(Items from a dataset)
........

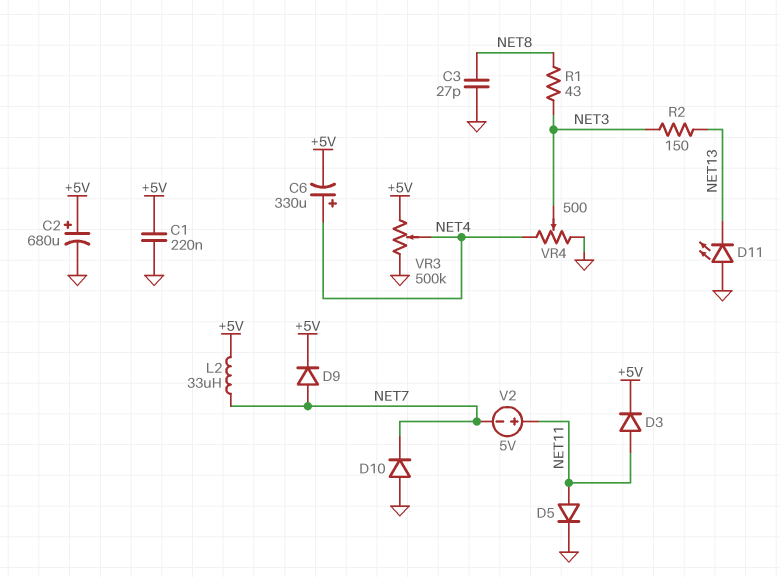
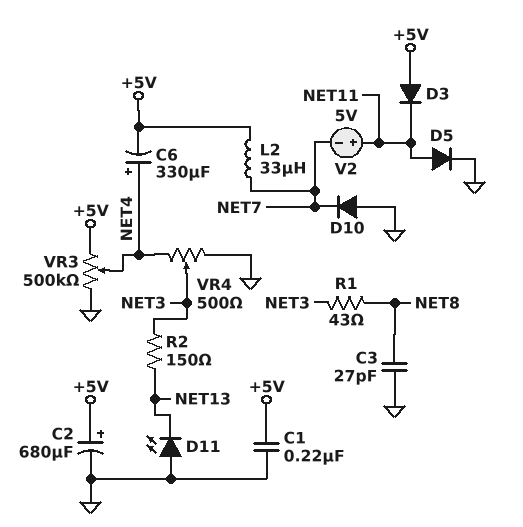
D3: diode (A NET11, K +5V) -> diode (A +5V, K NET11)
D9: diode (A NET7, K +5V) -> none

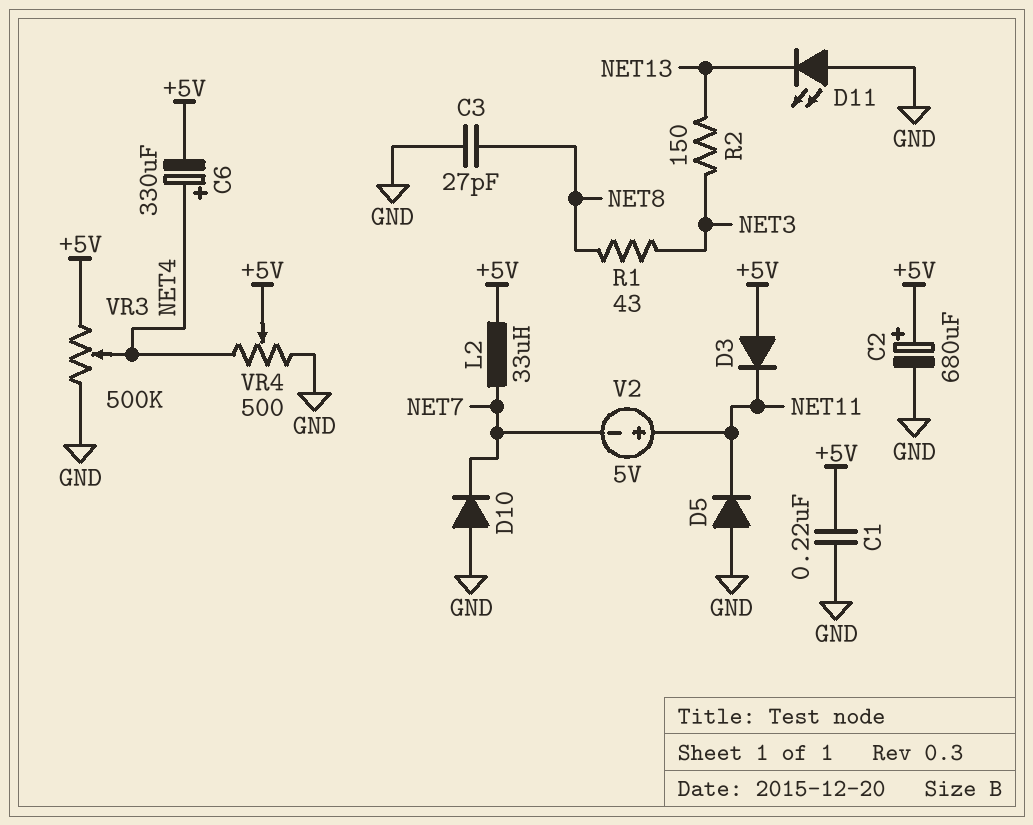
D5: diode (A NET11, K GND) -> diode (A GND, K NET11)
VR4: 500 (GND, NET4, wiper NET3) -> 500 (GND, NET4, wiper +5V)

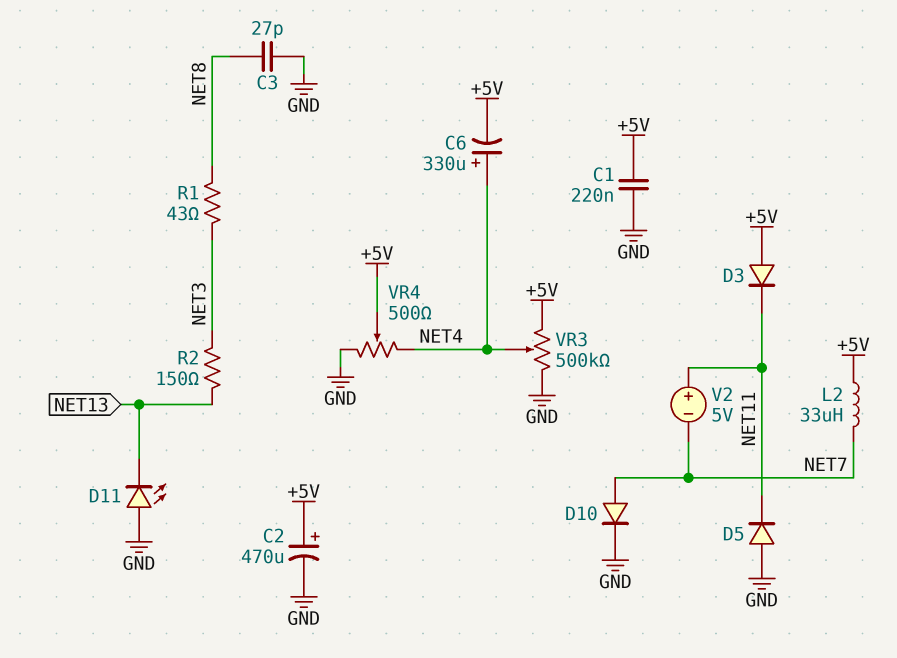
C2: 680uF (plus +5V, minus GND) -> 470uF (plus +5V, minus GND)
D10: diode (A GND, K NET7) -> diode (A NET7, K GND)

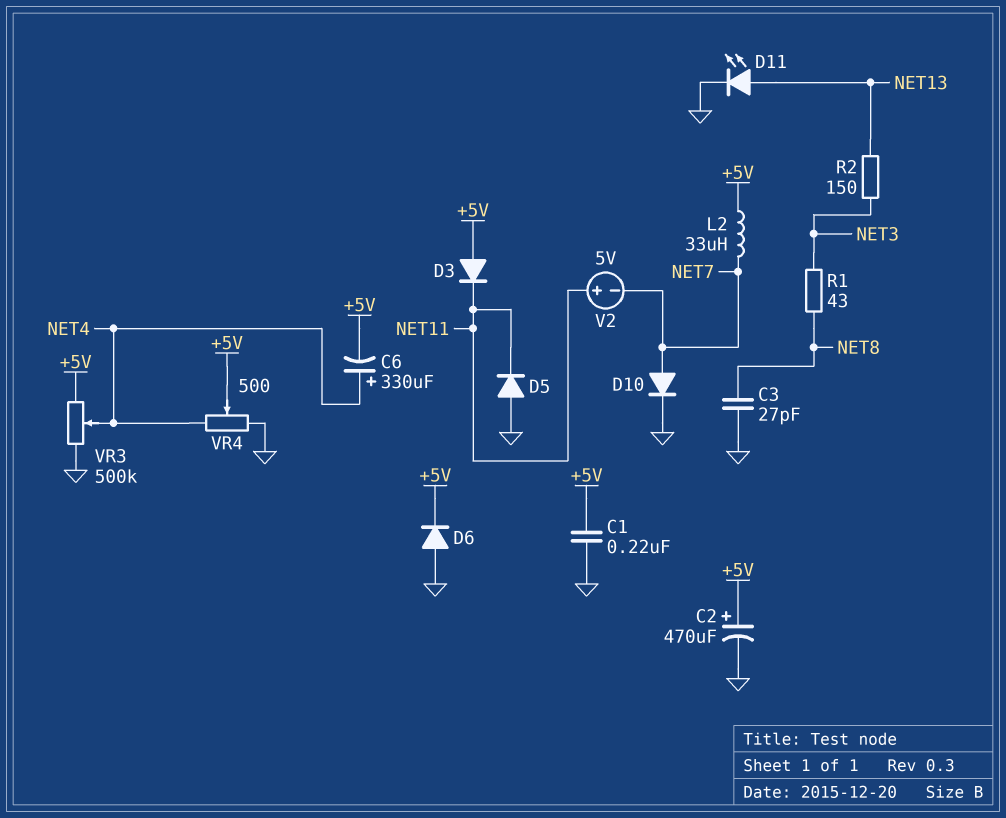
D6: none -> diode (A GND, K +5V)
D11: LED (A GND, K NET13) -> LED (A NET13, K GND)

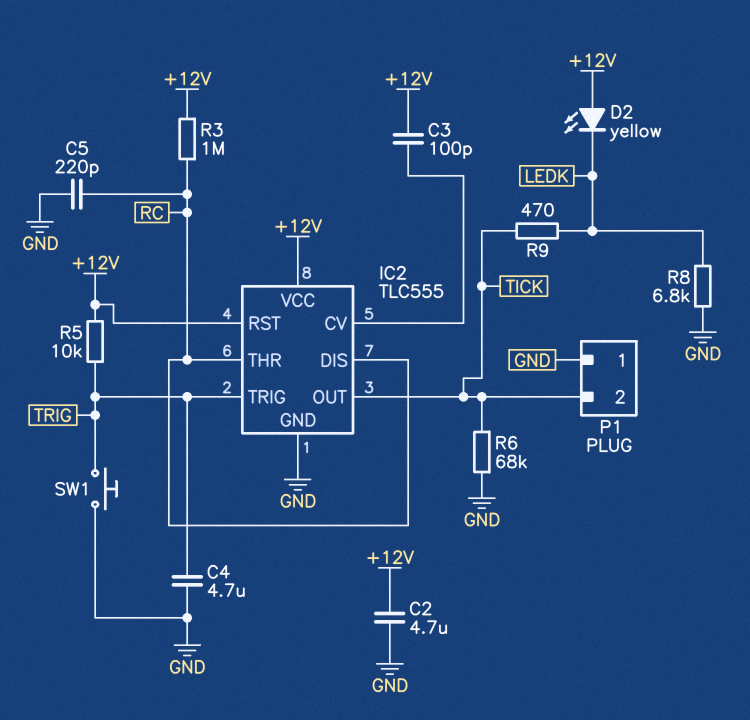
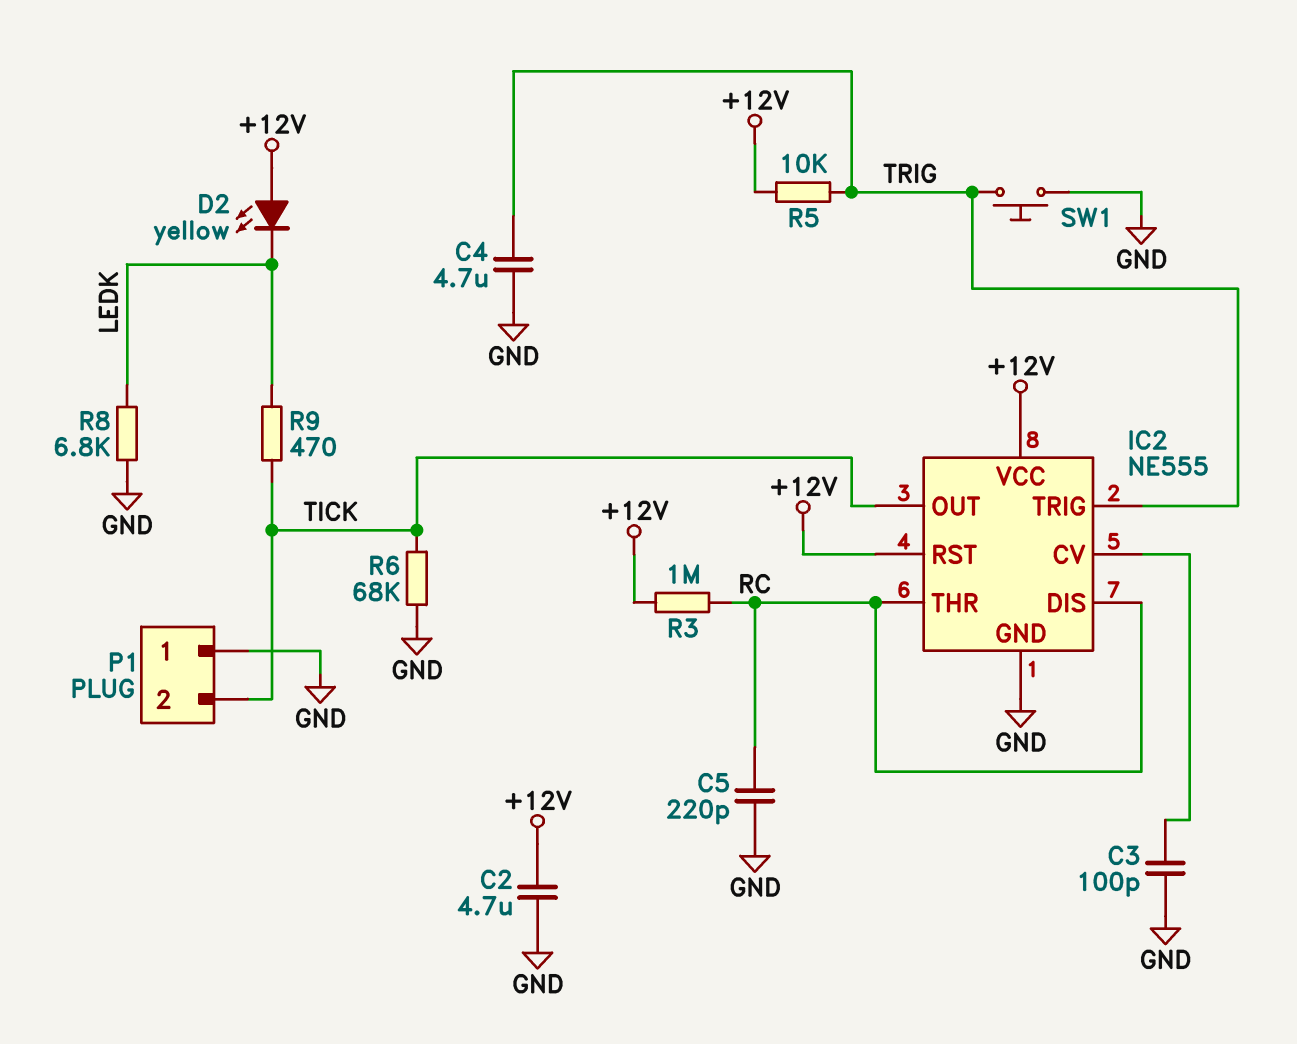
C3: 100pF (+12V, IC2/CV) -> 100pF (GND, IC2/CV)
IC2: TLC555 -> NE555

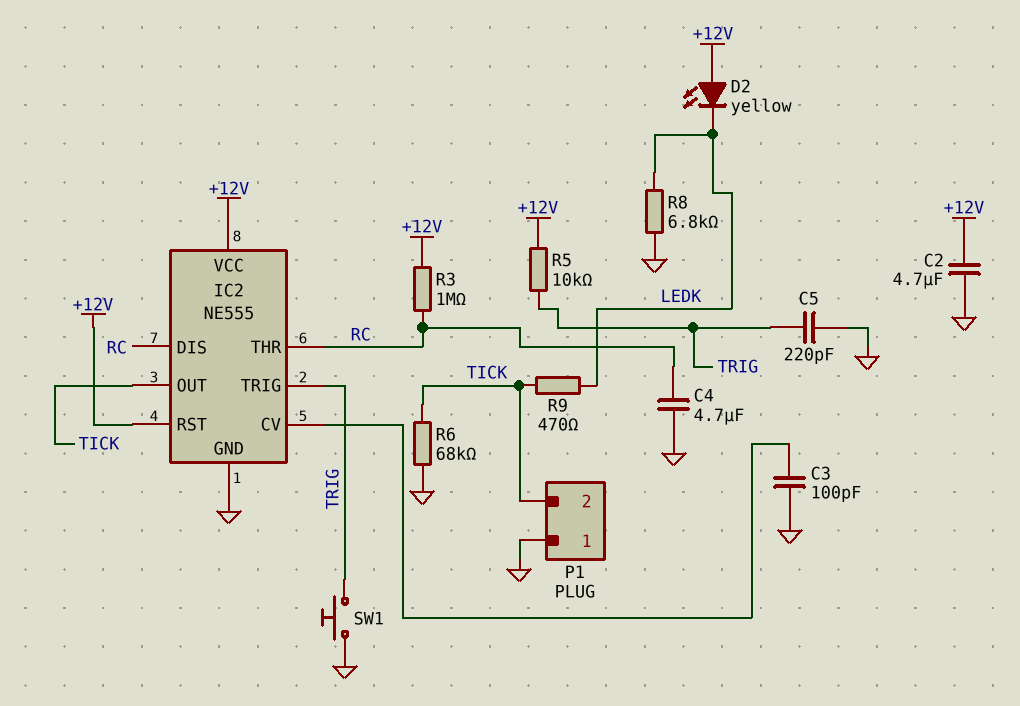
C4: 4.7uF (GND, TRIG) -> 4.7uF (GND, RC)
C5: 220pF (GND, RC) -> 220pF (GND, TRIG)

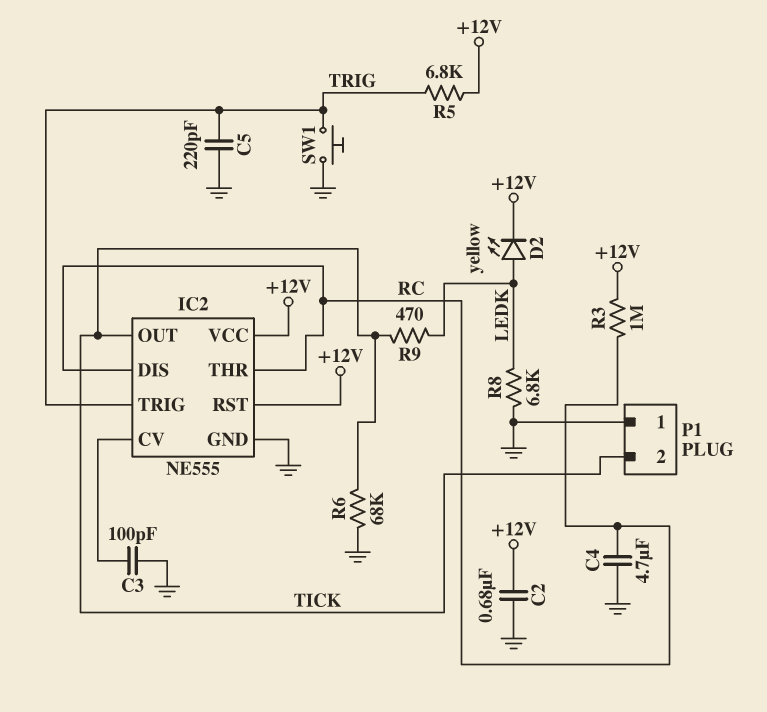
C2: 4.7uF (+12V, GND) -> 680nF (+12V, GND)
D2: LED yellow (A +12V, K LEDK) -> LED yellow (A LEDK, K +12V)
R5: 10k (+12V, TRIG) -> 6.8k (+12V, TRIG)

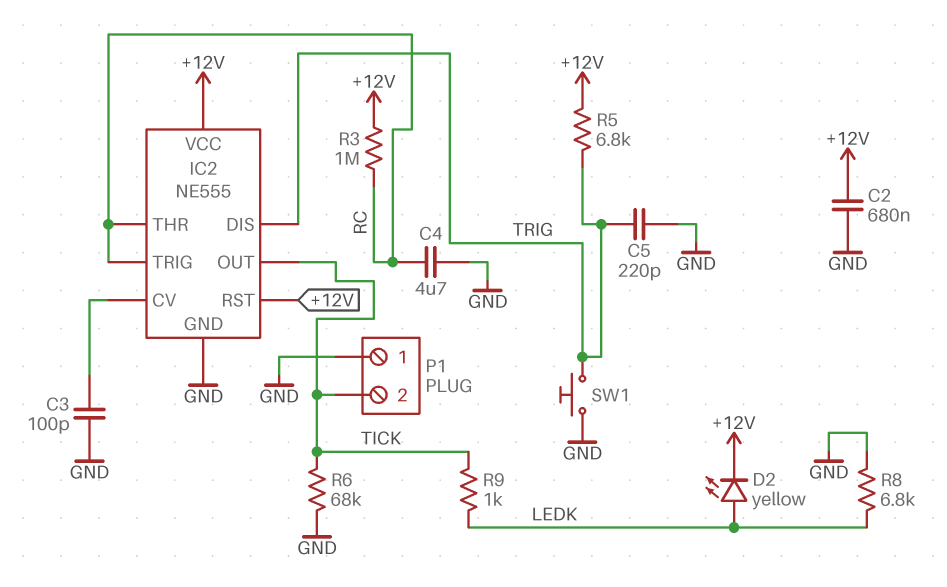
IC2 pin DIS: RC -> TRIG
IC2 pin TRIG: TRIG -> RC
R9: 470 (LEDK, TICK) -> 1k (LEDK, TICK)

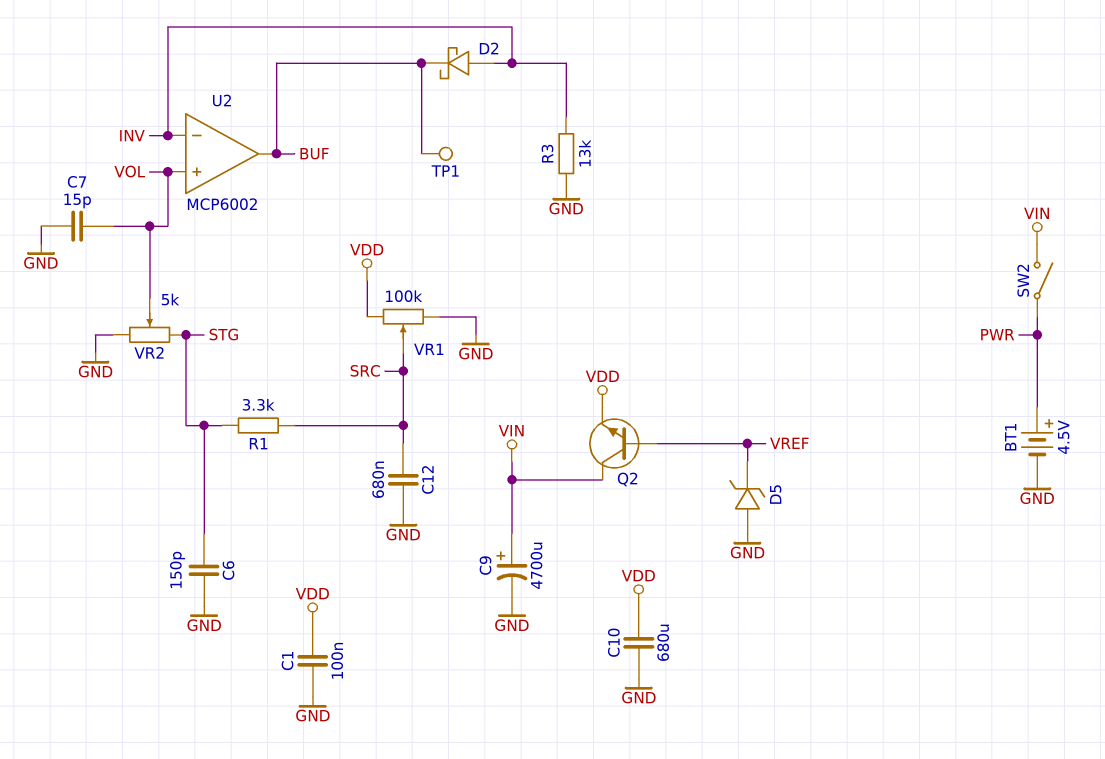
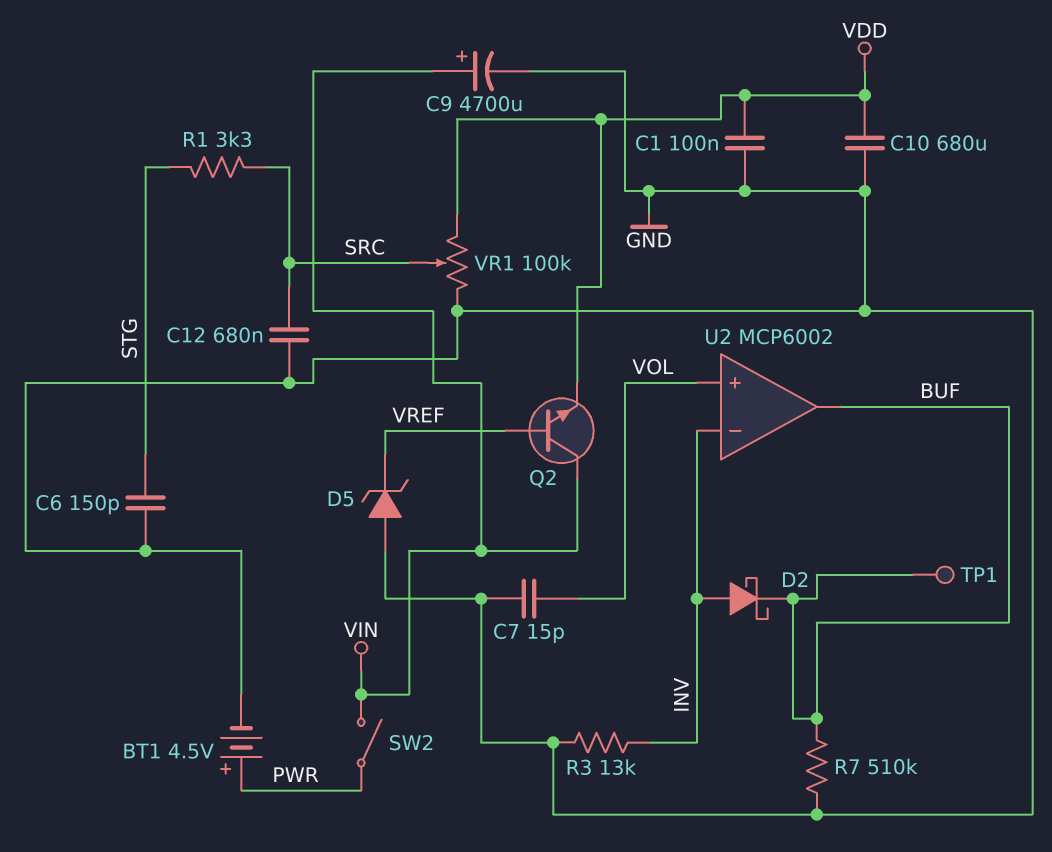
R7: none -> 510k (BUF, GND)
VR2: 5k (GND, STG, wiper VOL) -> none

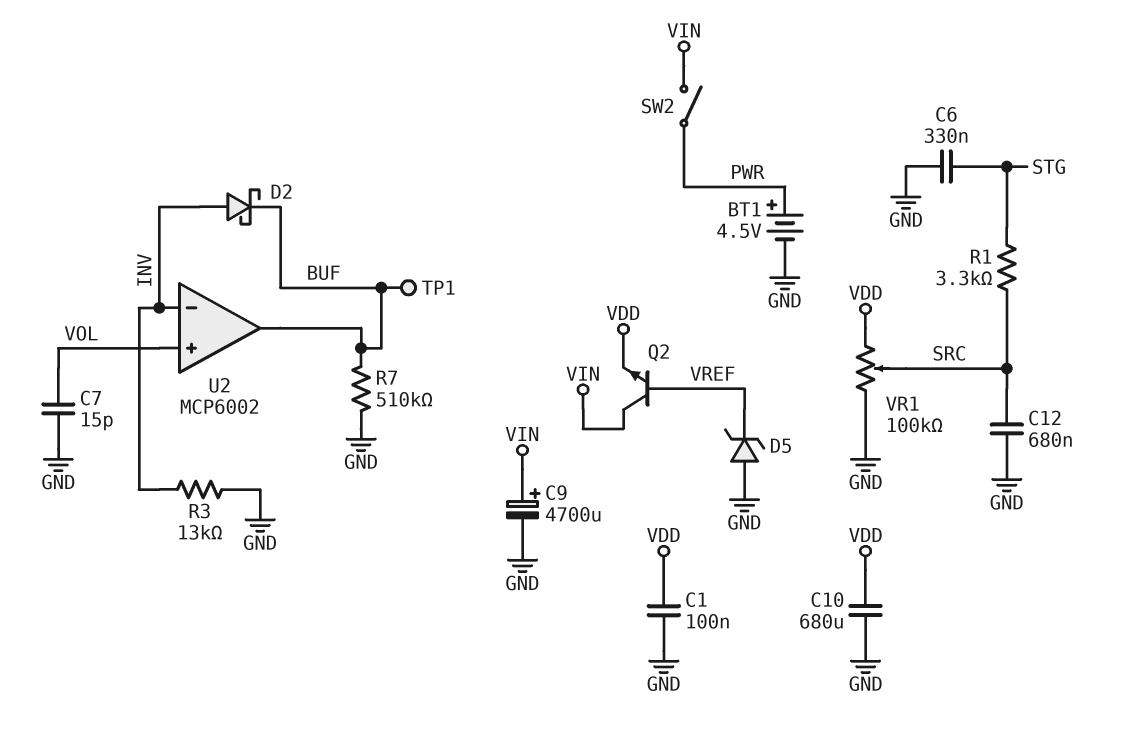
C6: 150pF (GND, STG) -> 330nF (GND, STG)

........

TASK ITEM:
Reproduce each entry verbatim, excluding any embedded images.

COMPLETED EXERCISE:
D3: diode (A NET11, K +5V) -> diode (A +5V, K NET11)
D9: diode (A NET7, K +5V) -> none

D5: diode (A NET11, K GND) -> diode (A GND, K NET11)
VR4: 500 (GND, NET4, wiper NET3) -> 500 (GND, NET4, wiper +5V)

C2: 680uF (plus +5V, minus GND) -> 470uF (plus +5V, minus GND)
D10: diode (A GND, K NET7) -> diode (A NET7, K GND)

D6: none -> diode (A GND, K +5V)
D11: LED (A GND, K NET13) -> LED (A NET13, K GND)

C3: 100pF (+12V, IC2/CV) -> 100pF (GND, IC2/CV)
IC2: TLC555 -> NE555

C4: 4.7uF (GND, TRIG) -> 4.7uF (GND, RC)
C5: 220pF (GND, RC) -> 220pF (GND, TRIG)

C2: 4.7uF (+12V, GND) -> 680nF (+12V, GND)
D2: LED yellow (A +12V, K LEDK) -> LED yellow (A LEDK, K +12V)
R5: 10k (+12V, TRIG) -> 6.8k (+12V, TRIG)

IC2 pin DIS: RC -> TRIG
IC2 pin TRIG: TRIG -> RC
R9: 470 (LEDK, TICK) -> 1k (LEDK, TICK)

R7: none -> 510k (BUF, GND)
VR2: 5k (GND, STG, wiper VOL) -> none

C6: 150pF (GND, STG) -> 330nF (GND, STG)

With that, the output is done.